What you should do: Lines below that include "camera" are the answer; copy each one.

Available data:
########

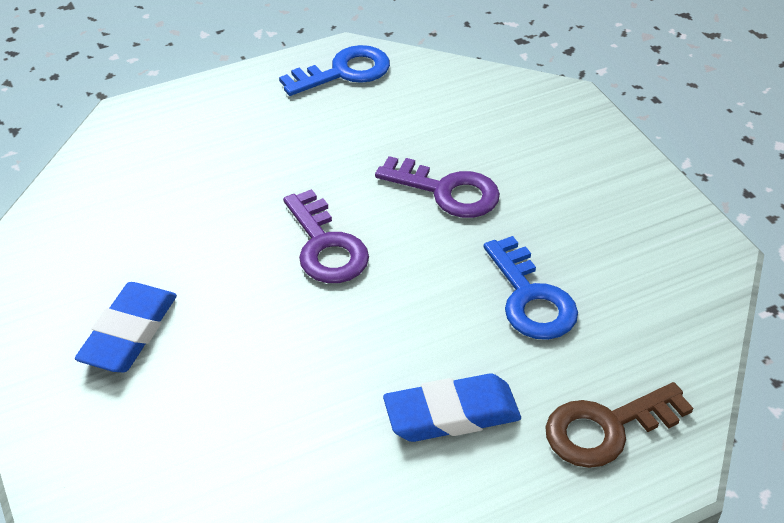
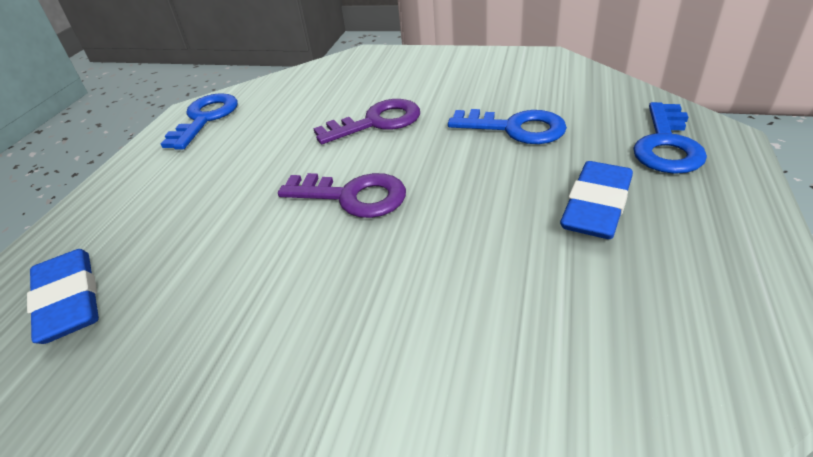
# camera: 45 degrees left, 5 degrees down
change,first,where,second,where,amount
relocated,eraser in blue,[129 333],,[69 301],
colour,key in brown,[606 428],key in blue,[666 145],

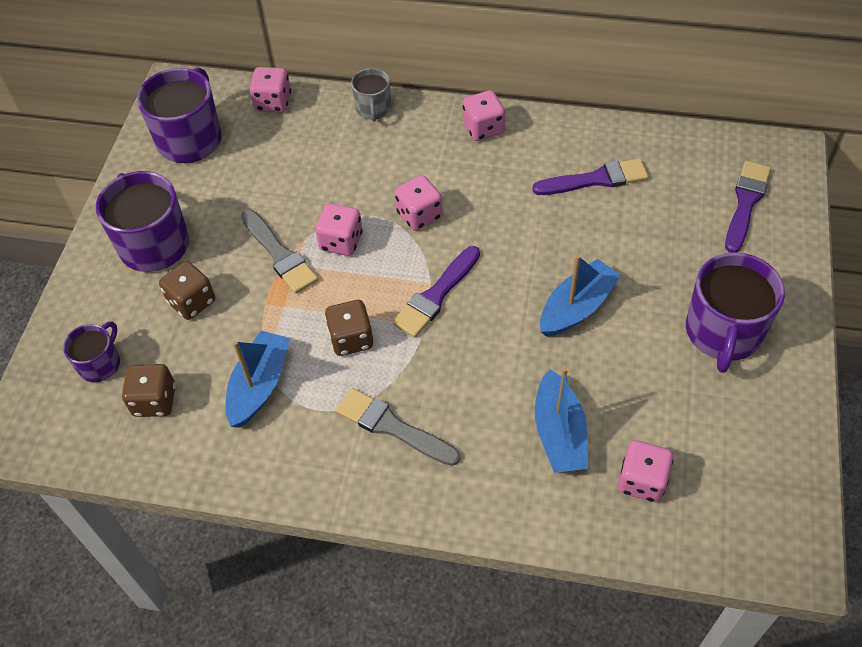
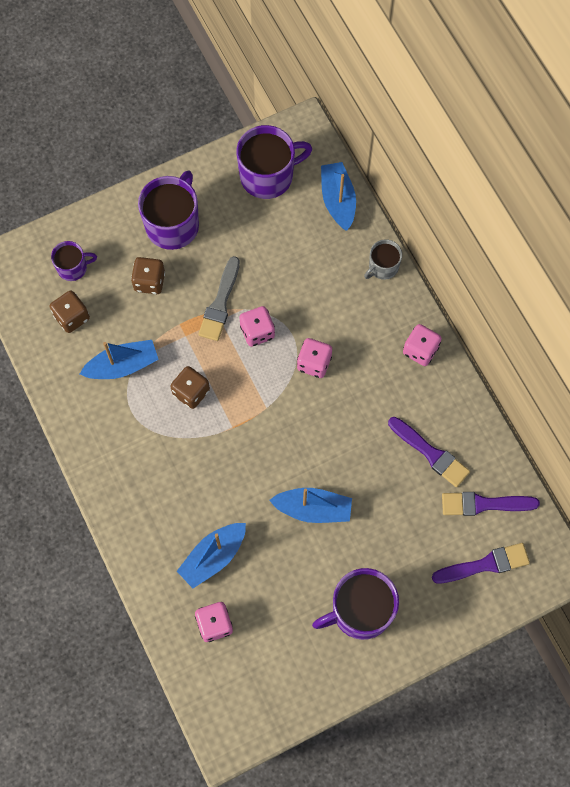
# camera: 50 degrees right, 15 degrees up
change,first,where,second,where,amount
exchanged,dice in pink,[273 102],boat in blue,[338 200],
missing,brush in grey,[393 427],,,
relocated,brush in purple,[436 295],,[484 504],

########

Finished exercise:
# camera: 45 degrees left, 5 degrees down
# camera: 50 degrees right, 15 degrees up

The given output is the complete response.